### [What you are asked to do]
Which of the lines below hold "none"? Please return each one.

### [Before-and-after change data]
######

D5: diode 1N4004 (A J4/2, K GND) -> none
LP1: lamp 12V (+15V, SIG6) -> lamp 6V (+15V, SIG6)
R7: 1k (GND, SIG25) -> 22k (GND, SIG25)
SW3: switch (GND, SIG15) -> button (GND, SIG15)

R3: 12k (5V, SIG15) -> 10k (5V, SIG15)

######

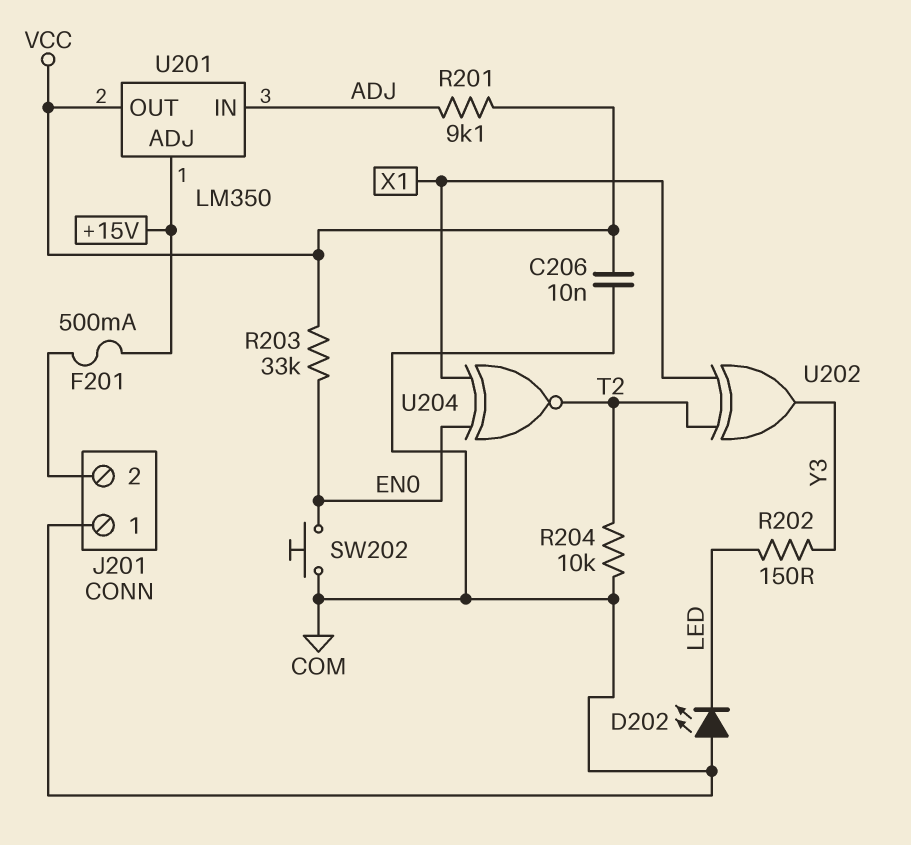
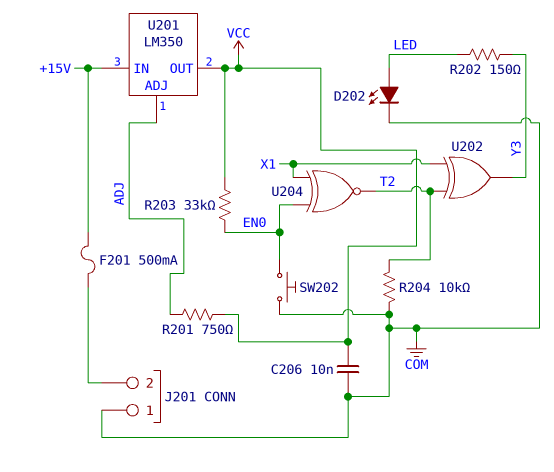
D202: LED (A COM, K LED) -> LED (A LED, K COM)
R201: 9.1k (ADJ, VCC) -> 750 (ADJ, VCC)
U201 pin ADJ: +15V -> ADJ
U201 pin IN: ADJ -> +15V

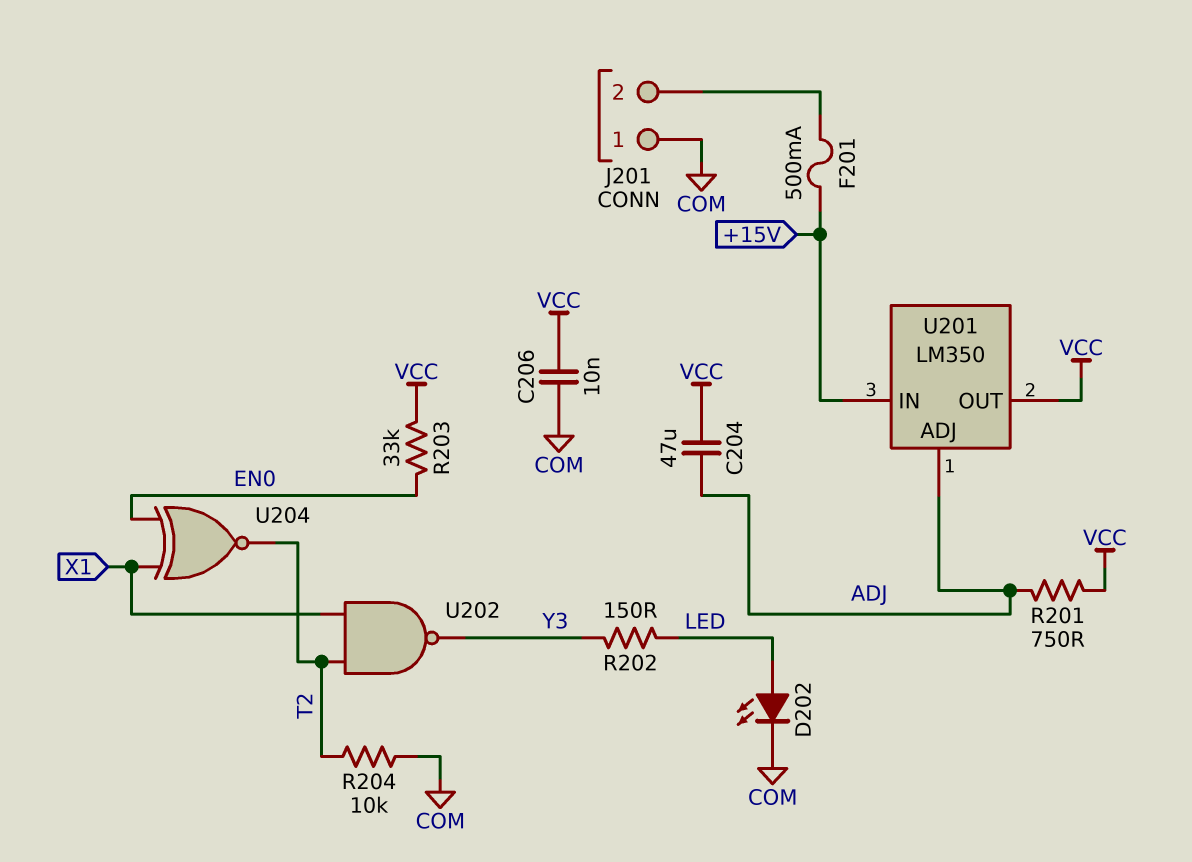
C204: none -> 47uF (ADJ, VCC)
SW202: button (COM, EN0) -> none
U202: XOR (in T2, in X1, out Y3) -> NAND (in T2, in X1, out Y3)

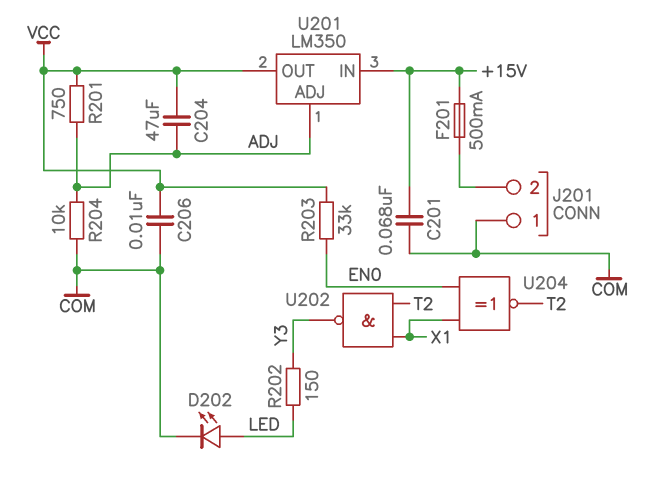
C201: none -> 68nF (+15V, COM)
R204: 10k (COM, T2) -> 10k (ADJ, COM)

######

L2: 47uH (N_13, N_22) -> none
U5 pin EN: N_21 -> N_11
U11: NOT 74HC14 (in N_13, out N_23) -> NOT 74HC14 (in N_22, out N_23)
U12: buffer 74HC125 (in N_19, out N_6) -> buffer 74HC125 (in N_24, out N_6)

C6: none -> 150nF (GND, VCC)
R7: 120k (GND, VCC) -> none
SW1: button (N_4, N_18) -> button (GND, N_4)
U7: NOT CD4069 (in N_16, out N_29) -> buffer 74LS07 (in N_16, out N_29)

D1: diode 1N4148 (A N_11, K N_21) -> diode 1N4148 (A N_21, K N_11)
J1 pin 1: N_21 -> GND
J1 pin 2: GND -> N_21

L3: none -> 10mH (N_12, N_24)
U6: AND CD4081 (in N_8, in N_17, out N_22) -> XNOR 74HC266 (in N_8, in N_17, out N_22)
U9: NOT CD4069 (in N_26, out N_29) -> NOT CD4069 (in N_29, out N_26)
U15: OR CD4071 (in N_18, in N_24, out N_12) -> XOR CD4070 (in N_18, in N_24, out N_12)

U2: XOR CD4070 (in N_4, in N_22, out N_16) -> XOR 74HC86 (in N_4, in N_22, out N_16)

######

### [Written solution]
D5: diode 1N4004 (A J4/2, K GND) -> none
C204: none -> 47uF (ADJ, VCC)
SW202: button (COM, EN0) -> none
C201: none -> 68nF (+15V, COM)
L2: 47uH (N_13, N_22) -> none
C6: none -> 150nF (GND, VCC)
R7: 120k (GND, VCC) -> none
L3: none -> 10mH (N_12, N_24)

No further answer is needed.